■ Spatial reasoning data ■
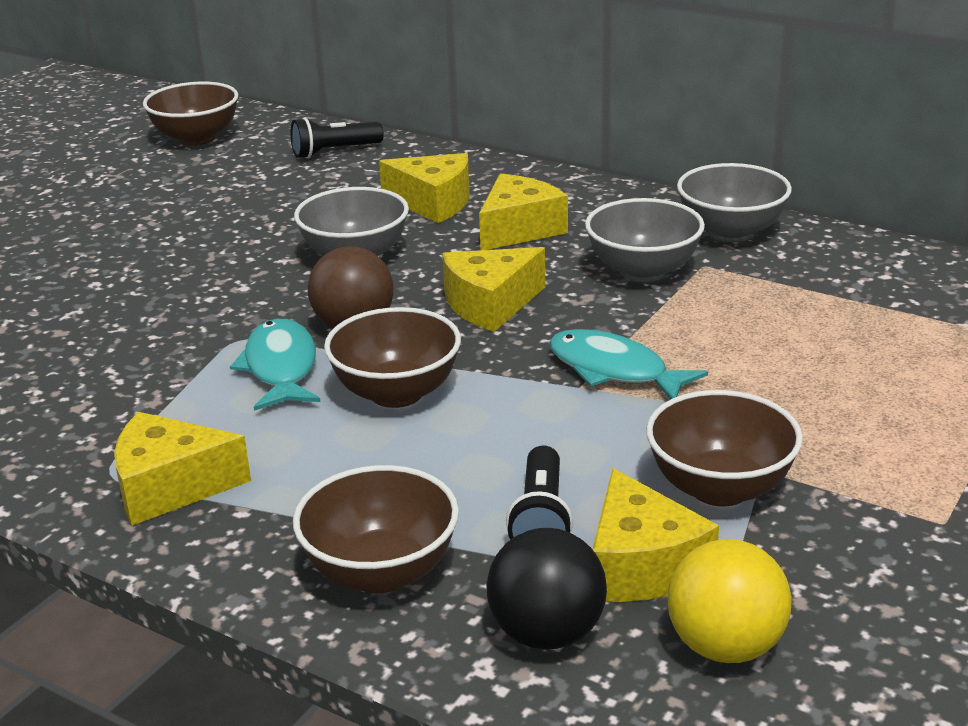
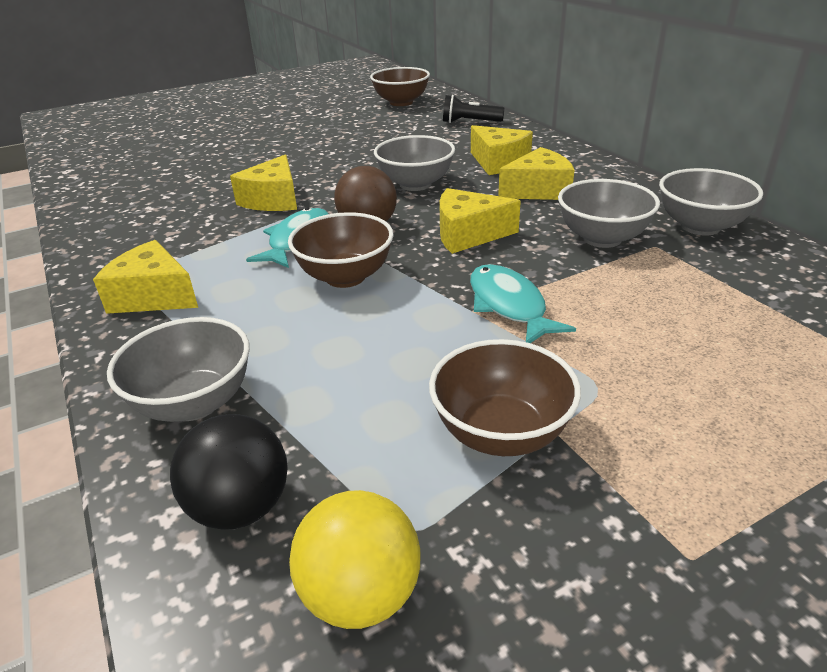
camera: 30 degrees right, 5 degrees up
(381, 572) = (194, 403): brown bowl -> grey bowl
(541, 519) = (339, 405): black flashlight -> none
(641, 565) = (371, 478): yellow cheese -> yellow cheese (273, 199)

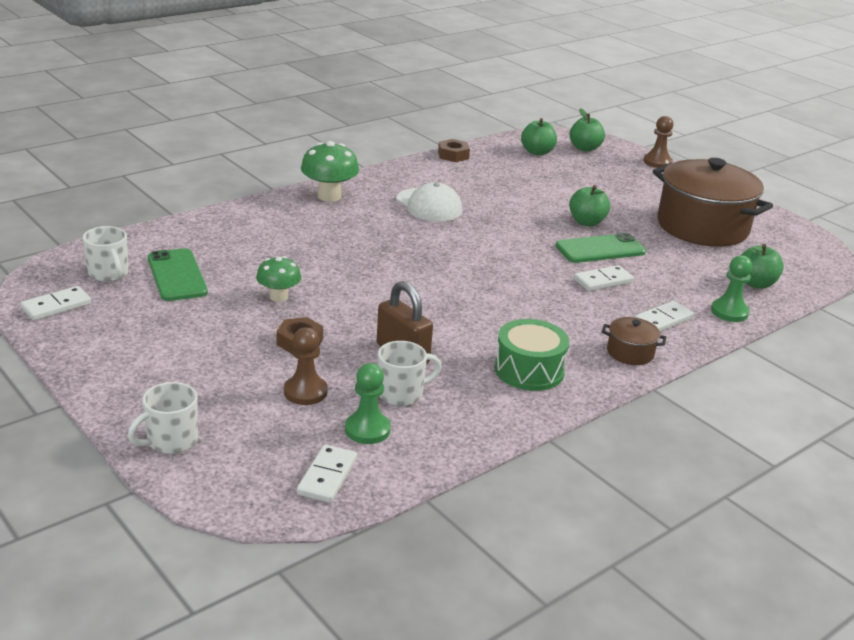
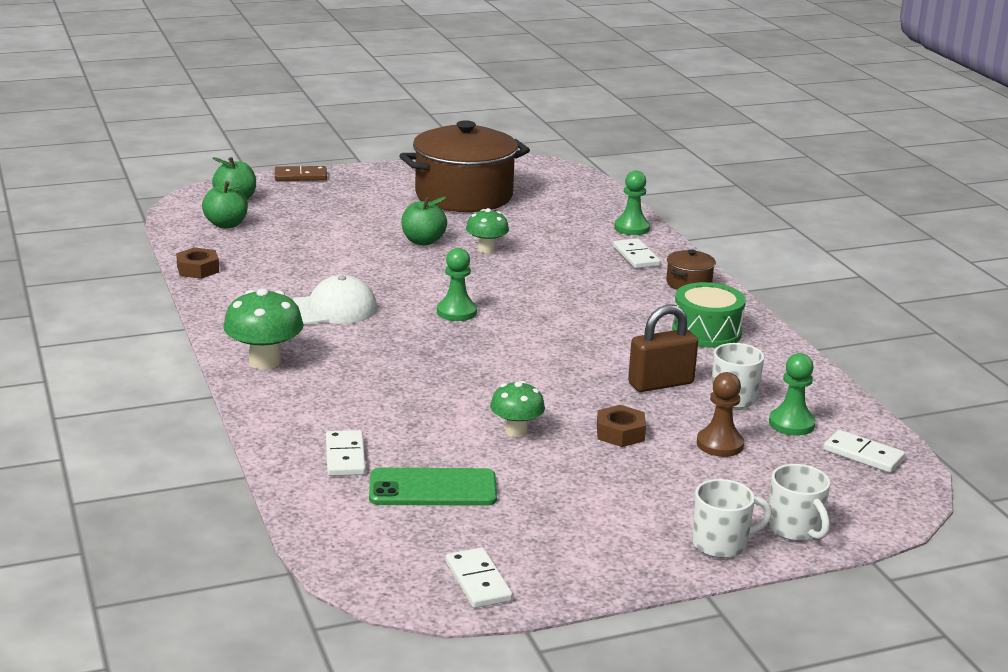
camera: 70 degrees left, 5 degrees down
(109, 274) = (405, 536): white mug -> white mug (721, 544)
(466, 251) = (456, 312): none -> green pawn
(600, 249) = (486, 249): green phone -> green mushroom
(603, 281) = (553, 263): white domino -> white domino (345, 456)
(657, 162) = (300, 176): brown pawn -> brown domino
(756, 283) = (585, 205): green apple -> none

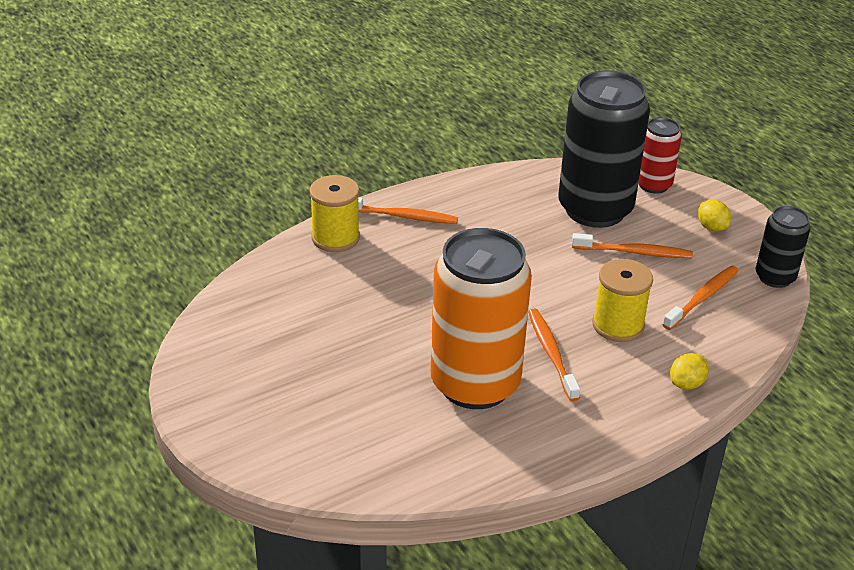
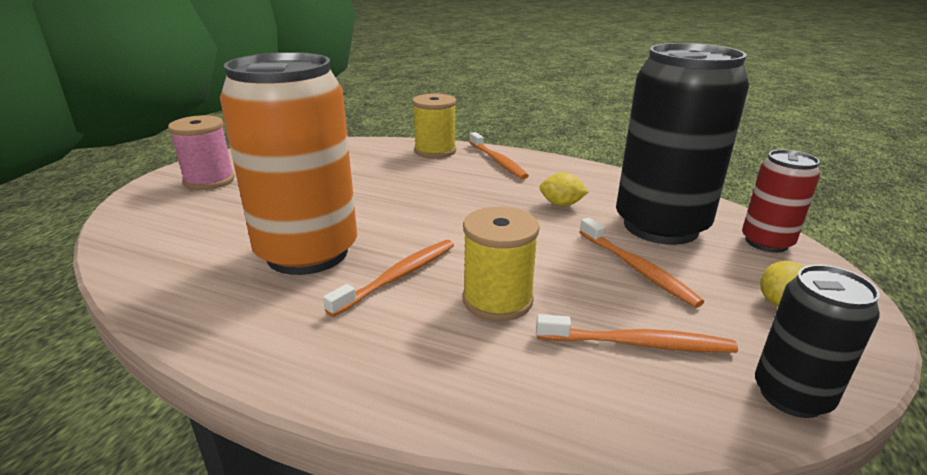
camera: 55 degrees right, 10 degrees down
(251, 401) = (209, 180): none -> pink spool
(686, 384) = (447, 393): yellow lemon -> yellow lemon (561, 204)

■ What the task asks ■
In the data, count the lines that include the string "degrees", then give that number and nothing more.

■ Response area ■
3